**Task prompt**
With pictures left out, output exactly the lines from the line holding "none -> tan brick F8:G9 level 1" through the end of the data, both included.

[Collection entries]

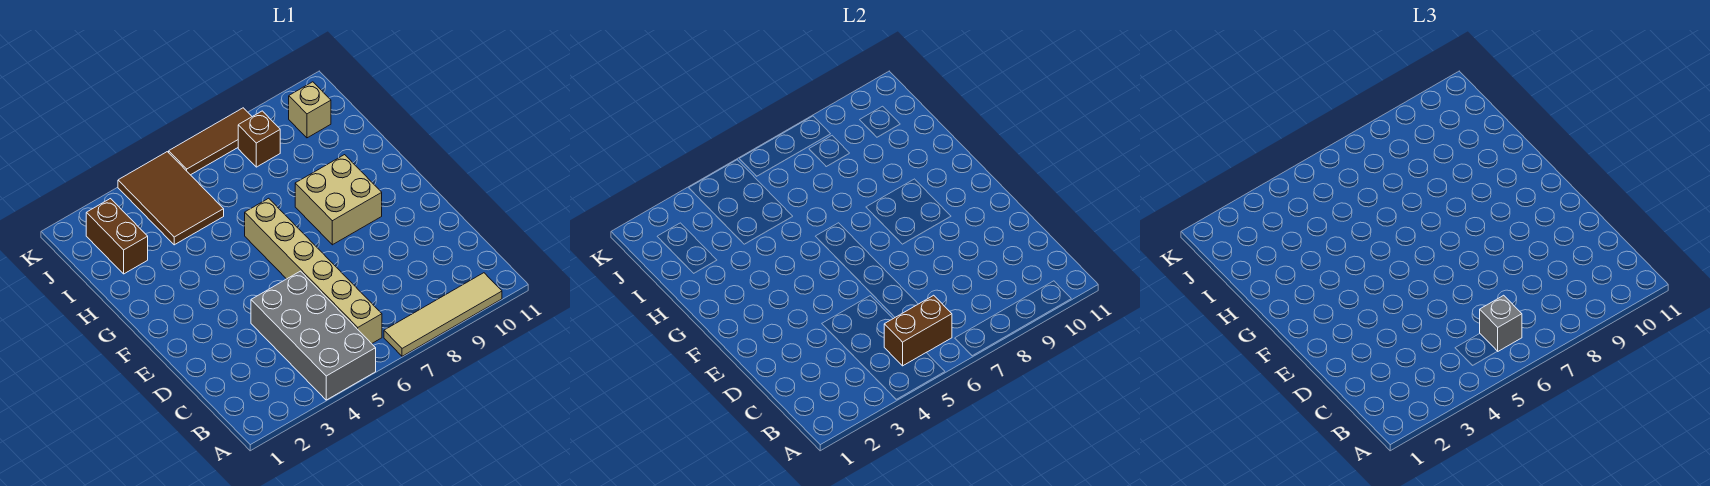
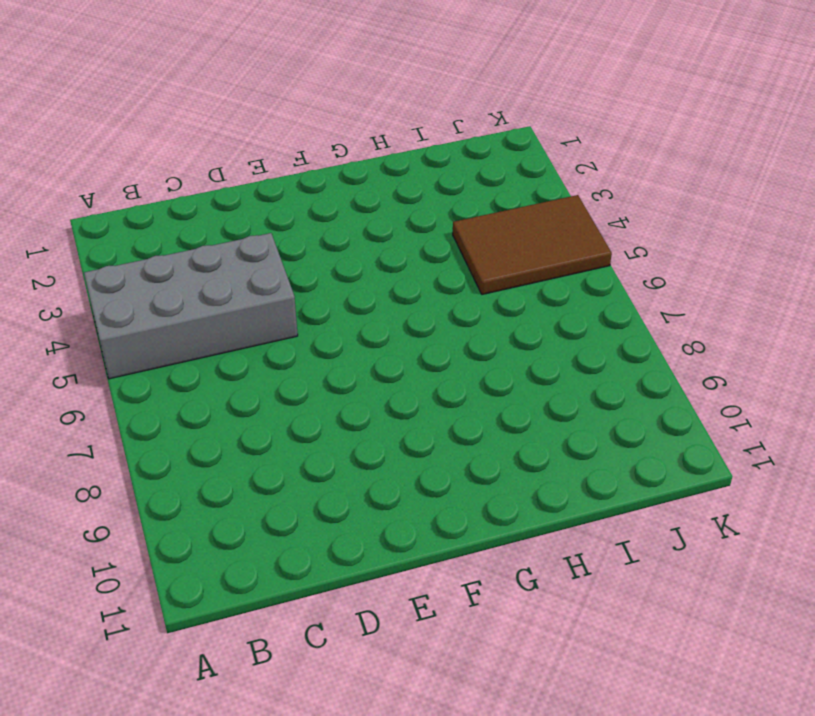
none -> tan tile A7:A10 level 1
none -> tan brick B6:G6 level 1

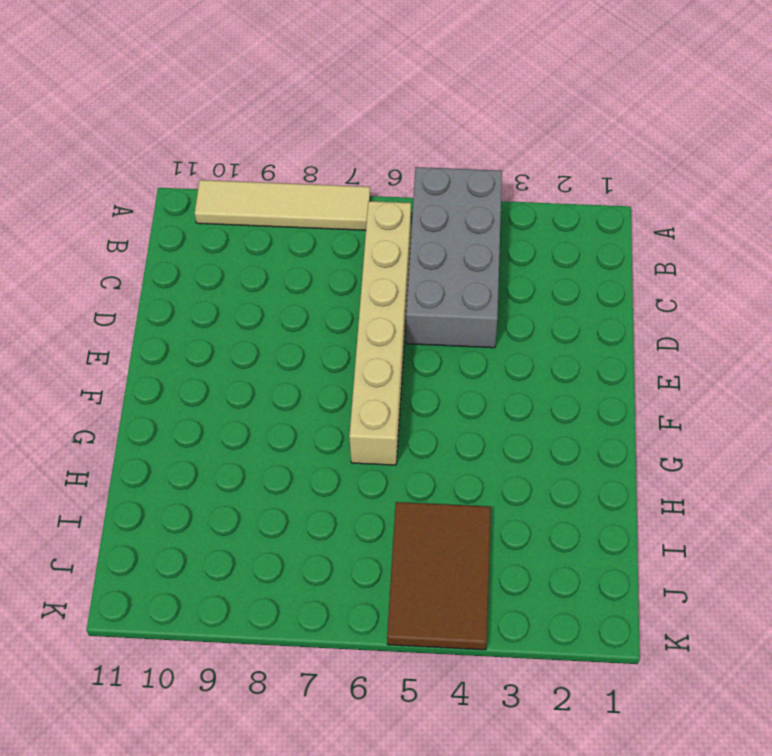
none -> tan brick F8:G9 level 1
none -> brown brick I2:J2 level 1

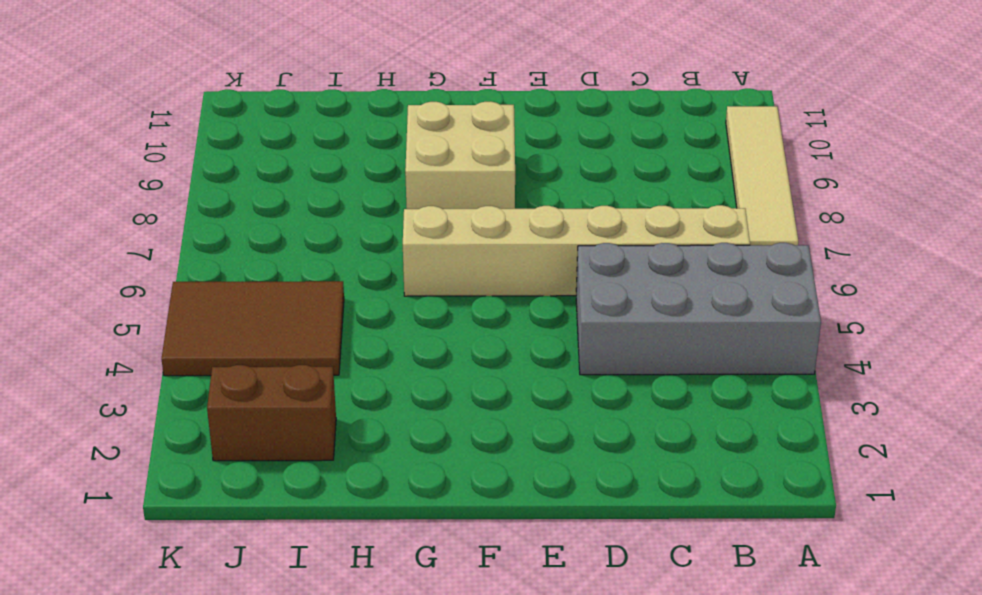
none -> brown brick J8 level 1
none -> tan brick J10 level 1

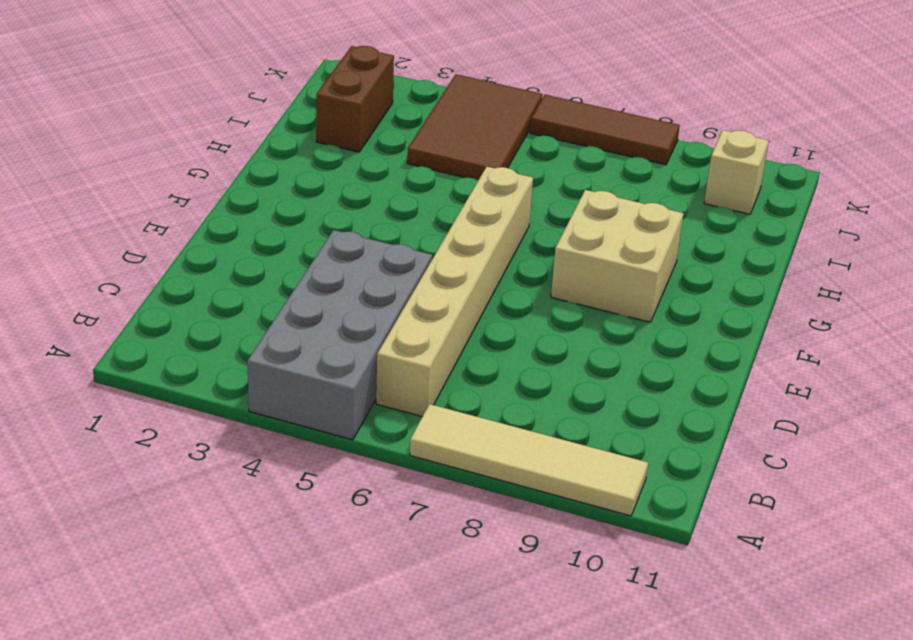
none -> brown brick J8 level 1
none -> brown brick B5:B6 level 2

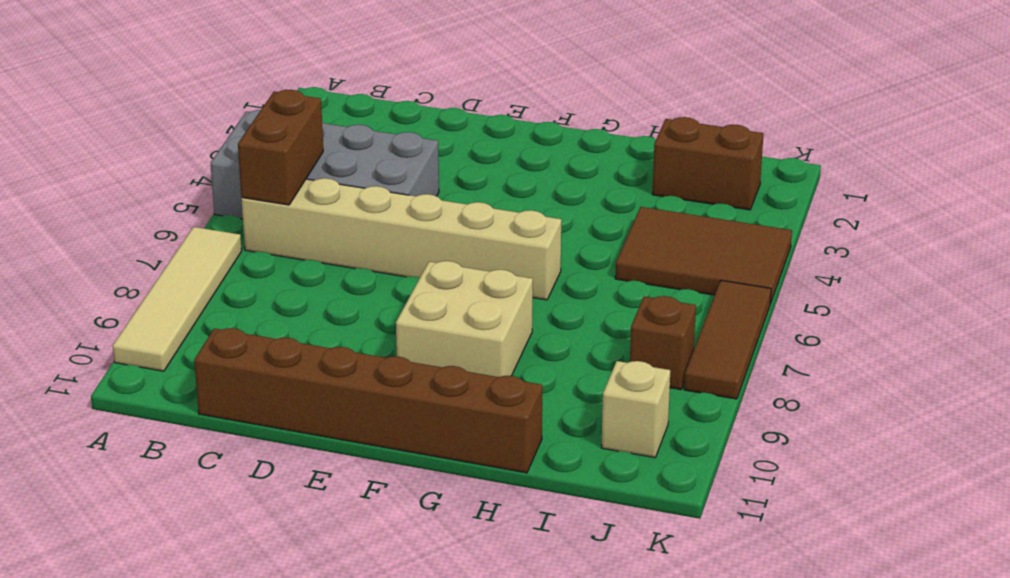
brown brick C11:H11 level 1 -> none
none -> grey brick B6 level 3

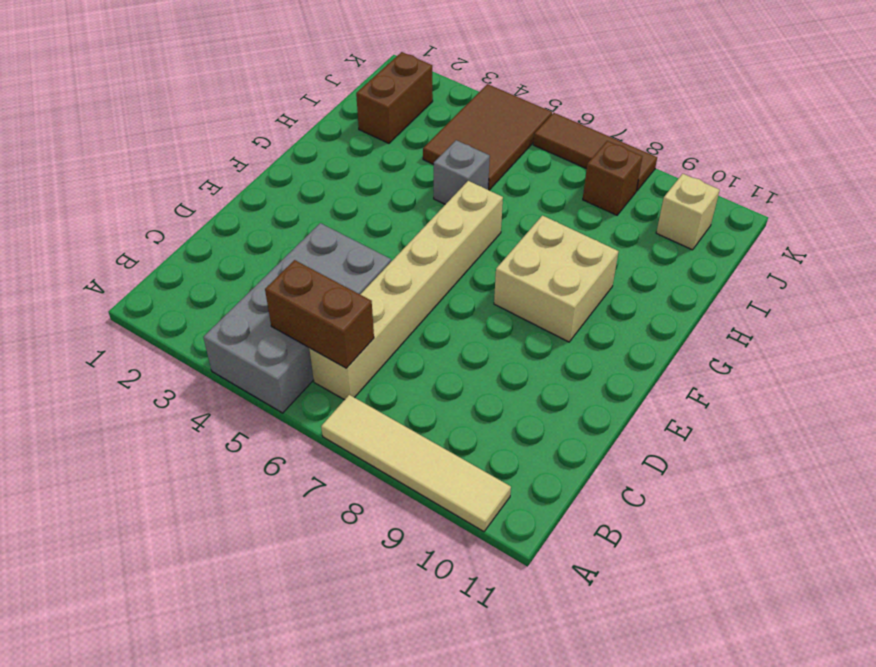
grey brick H5 level 1 -> grey brick B6 level 3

**Task response**
none -> tan brick F8:G9 level 1
none -> brown brick I2:J2 level 1

none -> brown brick J8 level 1
none -> tan brick J10 level 1

none -> brown brick J8 level 1
none -> brown brick B5:B6 level 2

brown brick C11:H11 level 1 -> none
none -> grey brick B6 level 3

grey brick H5 level 1 -> grey brick B6 level 3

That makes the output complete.